Below are entries; copy exactly, and only, the lines from the one containing "The second view lost the marker" through their final line, leaving out pictures.

**Scene comparison data**
_ _ _ _

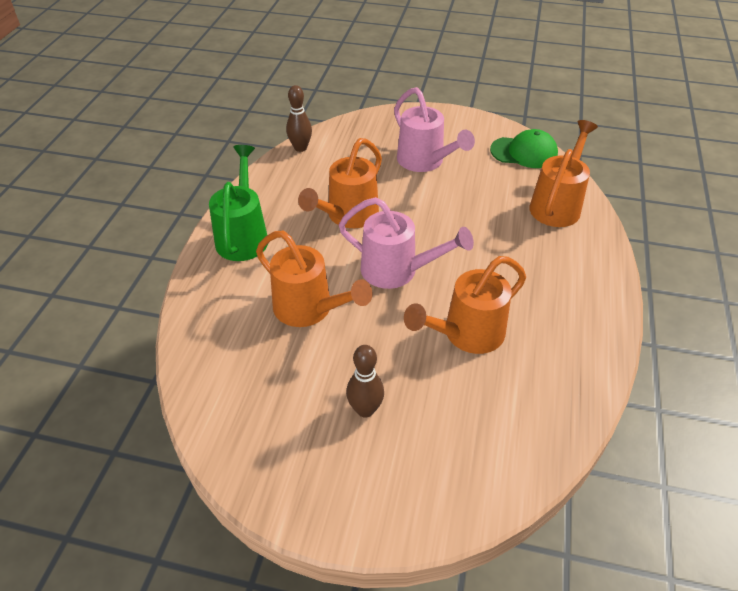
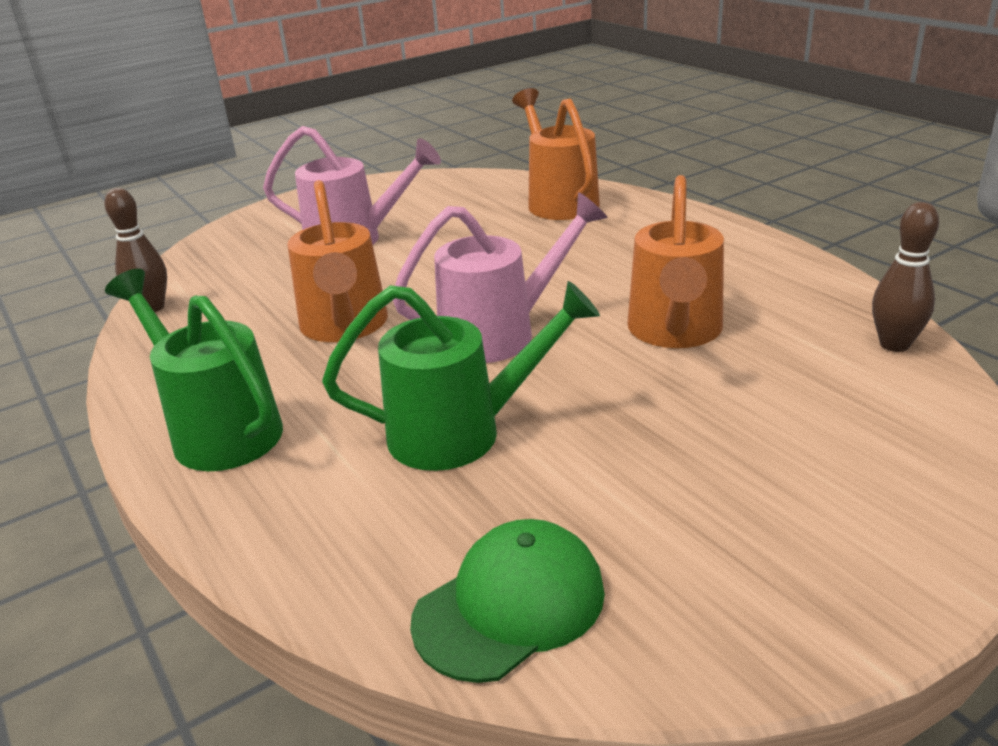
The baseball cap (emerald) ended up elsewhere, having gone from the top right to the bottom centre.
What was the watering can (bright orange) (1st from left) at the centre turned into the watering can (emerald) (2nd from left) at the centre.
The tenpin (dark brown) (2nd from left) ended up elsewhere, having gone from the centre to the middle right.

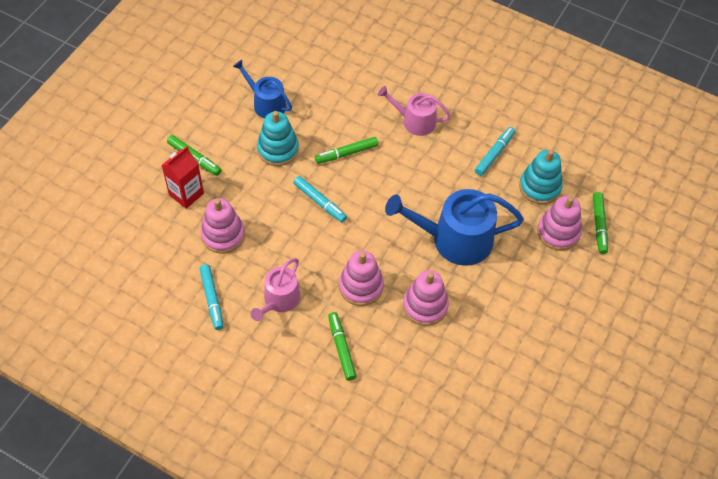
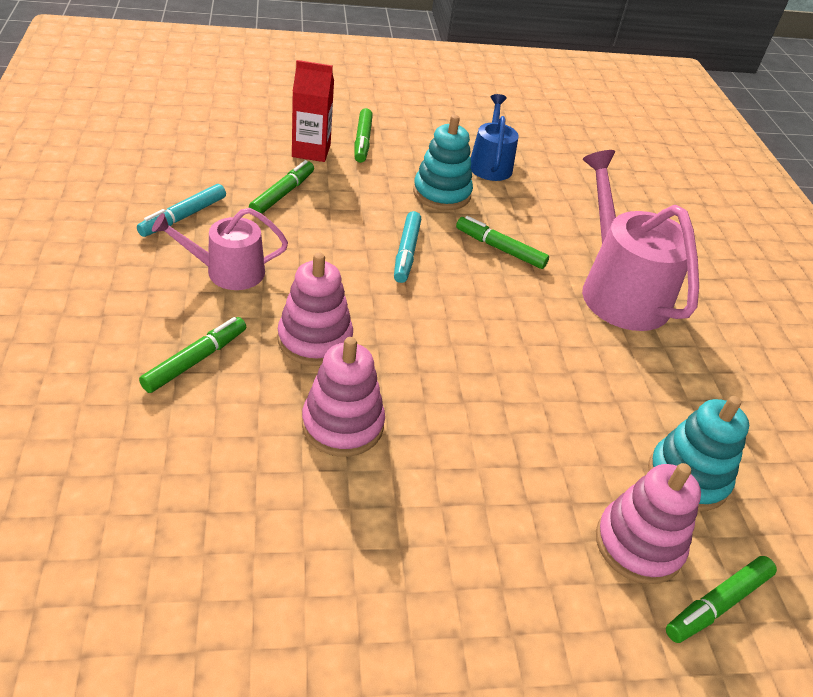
The size of the watering can (pink) (2nd from left) at the top centre changed by a factor of 1.70.
The second view lost the marker (turquoise) (3rd from left) at the top right.
The second view lost the watering can (royal blue) (2nd from left) at the centre.
Where the ring stacker (pink) (1st from left) stood at the middle left, the marker (emerald) (2nd from left) came to stand at the top centre.

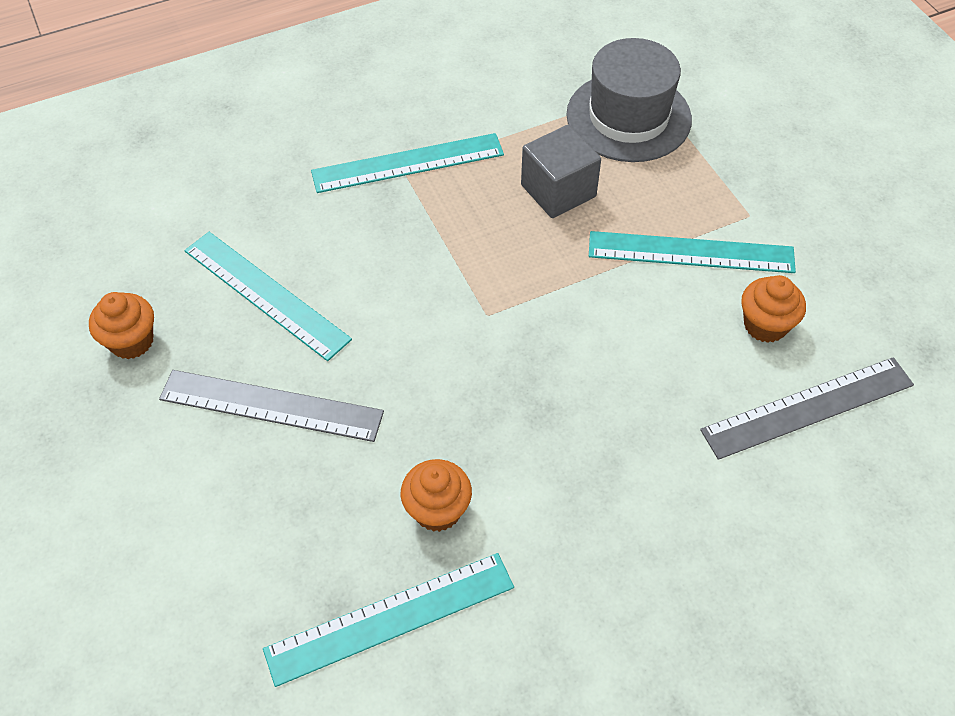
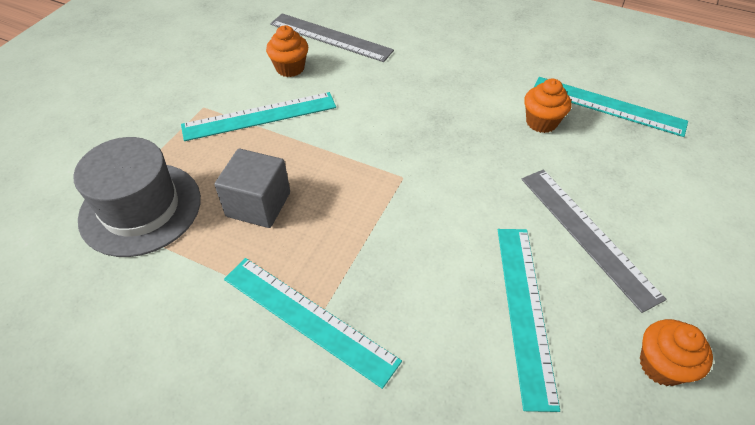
The ruler (turquoise) (4th from left in the first image) at the middle right ended up facing another way, 75 degrees counterclockwise from before.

_ _ _ _

**RESULT**
The second view lost the marker (turquoise) (3rd from left) at the top right.
The second view lost the watering can (royal blue) (2nd from left) at the centre.
Where the ring stacker (pink) (1st from left) stood at the middle left, the marker (emerald) (2nd from left) came to stand at the top centre.

The ruler (turquoise) (4th from left in the first image) at the middle right ended up facing another way, 75 degrees counterclockwise from before.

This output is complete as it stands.